- **WHAT YOU HAVE TO DO**
Give back exactly the line containing "Someone swapped the" and all that follow it in the data below, with the pictures left out.

- **INPUT RECORDS**
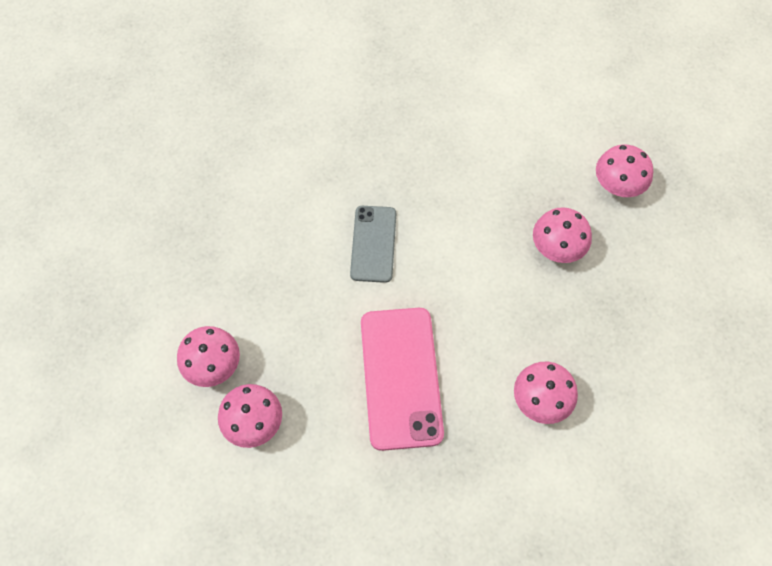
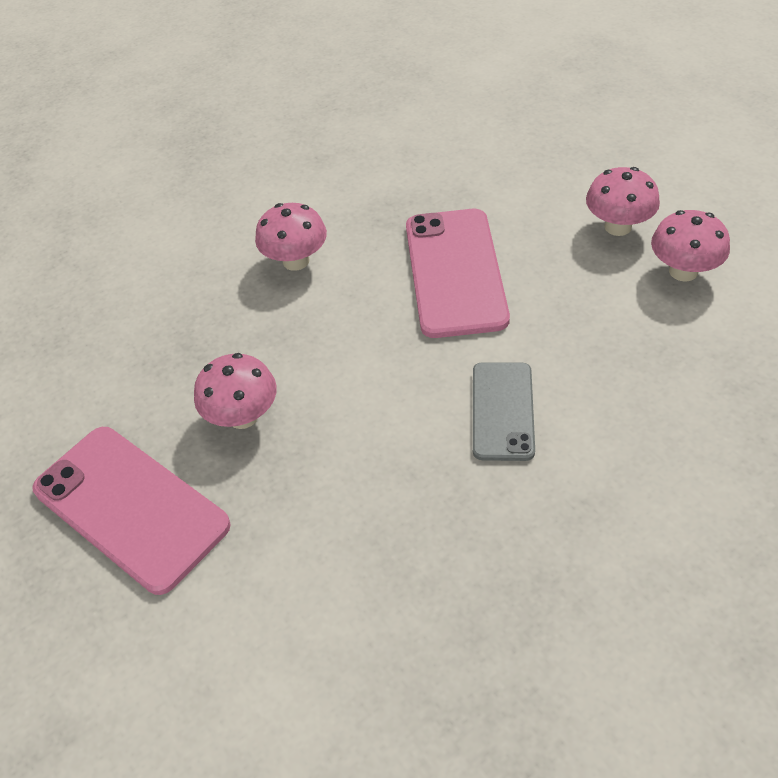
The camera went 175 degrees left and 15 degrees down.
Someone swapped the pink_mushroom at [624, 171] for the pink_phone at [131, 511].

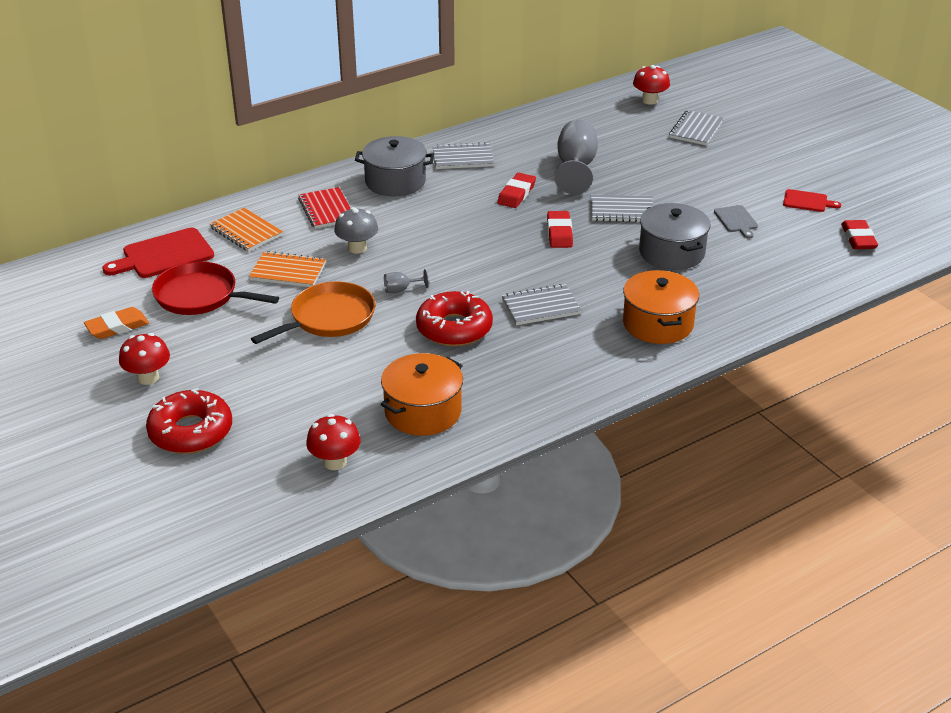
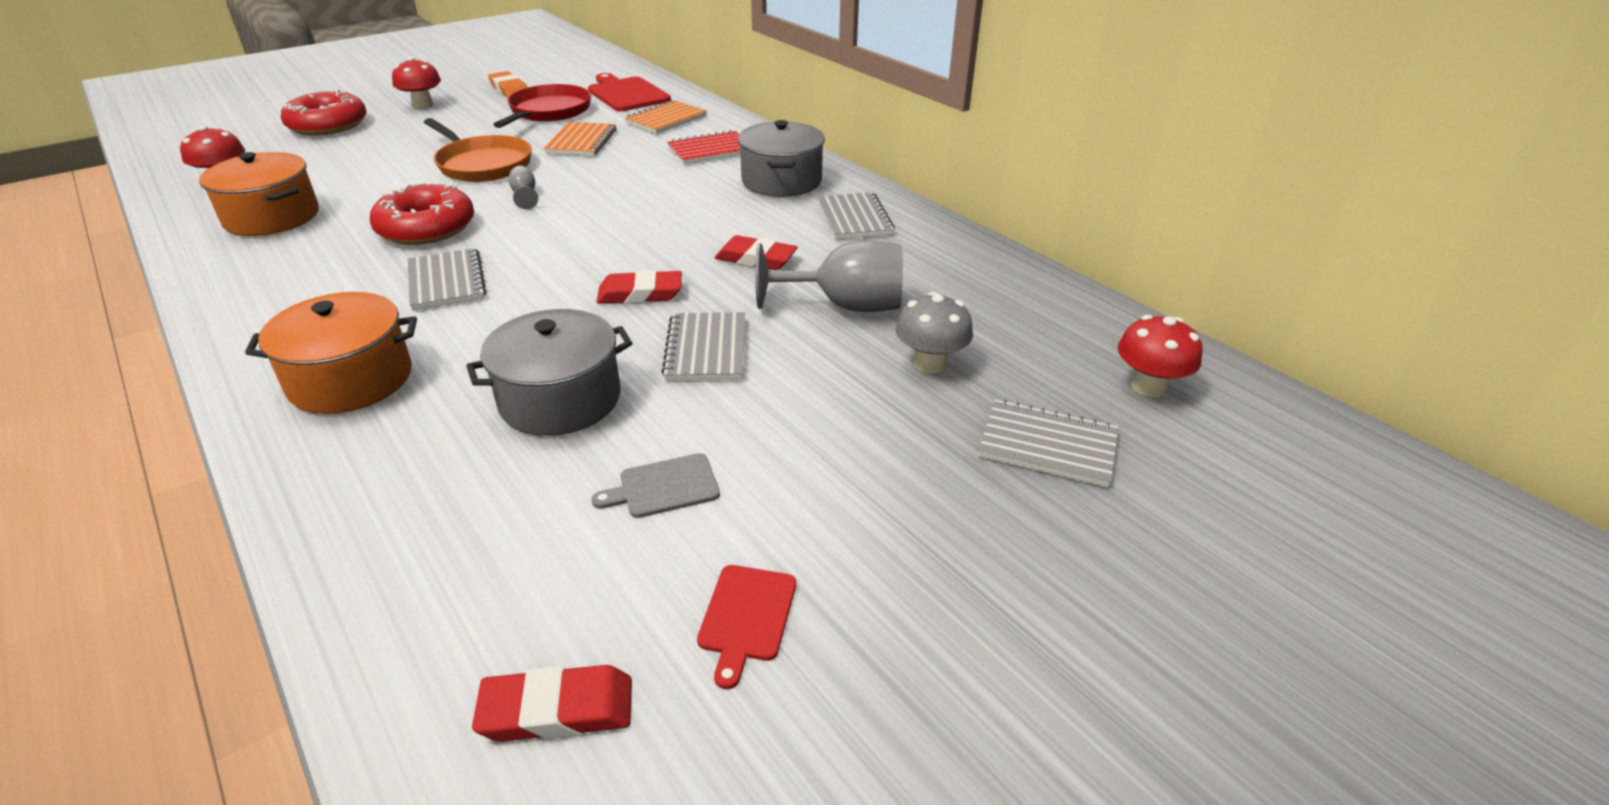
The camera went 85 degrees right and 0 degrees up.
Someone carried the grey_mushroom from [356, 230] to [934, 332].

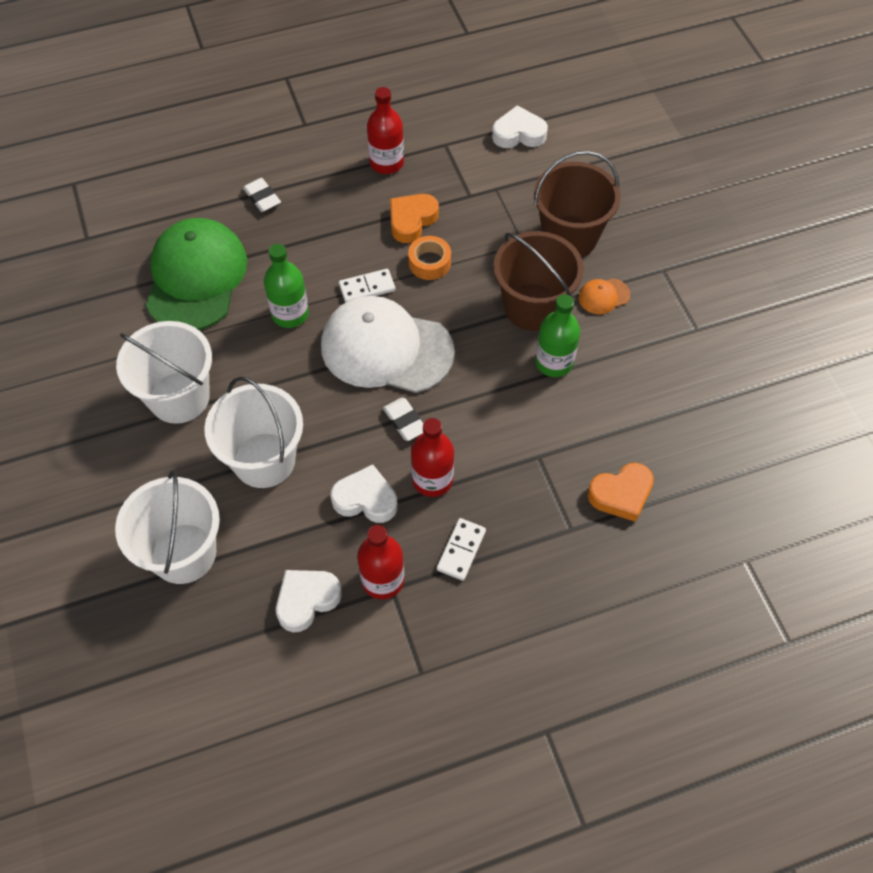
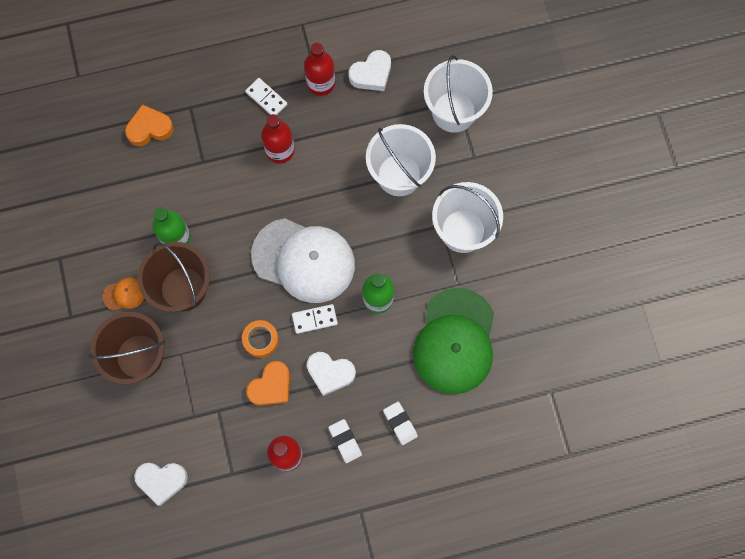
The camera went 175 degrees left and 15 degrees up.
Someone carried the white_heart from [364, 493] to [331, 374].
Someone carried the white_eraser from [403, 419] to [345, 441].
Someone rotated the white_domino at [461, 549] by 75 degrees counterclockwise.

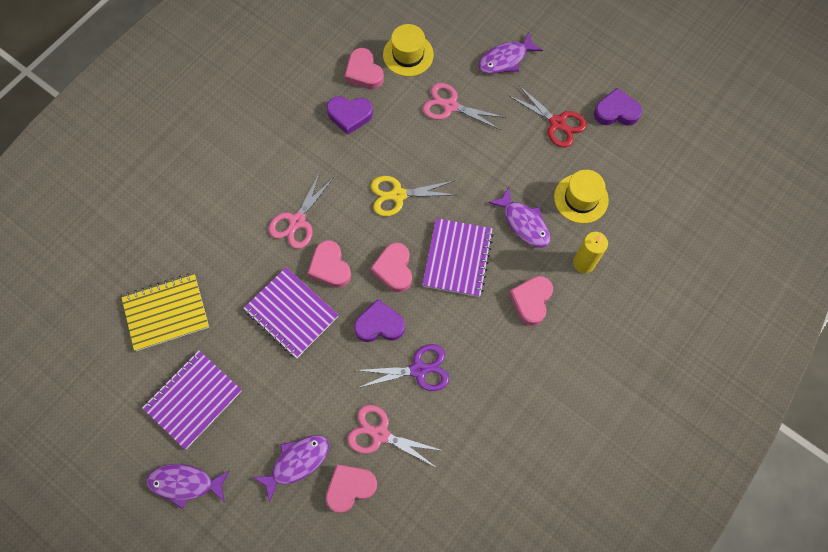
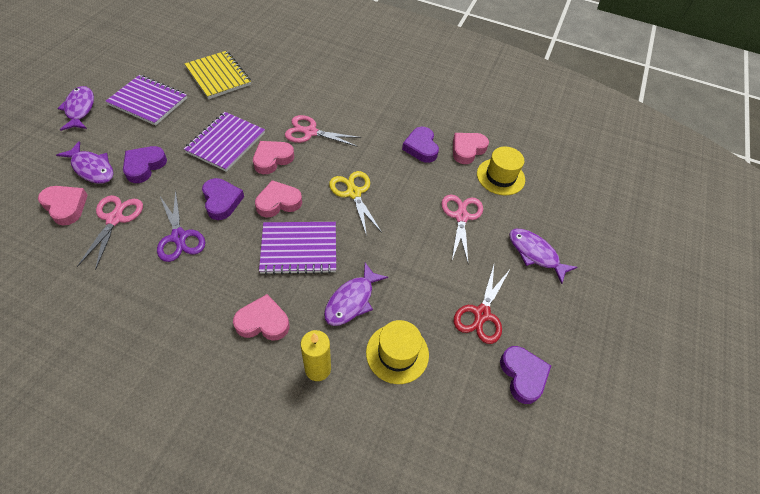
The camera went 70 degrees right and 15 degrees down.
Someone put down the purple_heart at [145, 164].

- **WRITTEN REPLY**
Someone swapped the pink_mushroom at [624, 171] for the pink_phone at [131, 511].

The camera went 85 degrees right and 0 degrees up.
Someone carried the grey_mushroom from [356, 230] to [934, 332].

The camera went 175 degrees left and 15 degrees up.
Someone carried the white_heart from [364, 493] to [331, 374].
Someone carried the white_eraser from [403, 419] to [345, 441].
Someone rotated the white_domino at [461, 549] by 75 degrees counterclockwise.

The camera went 70 degrees right and 15 degrees down.
Someone put down the purple_heart at [145, 164].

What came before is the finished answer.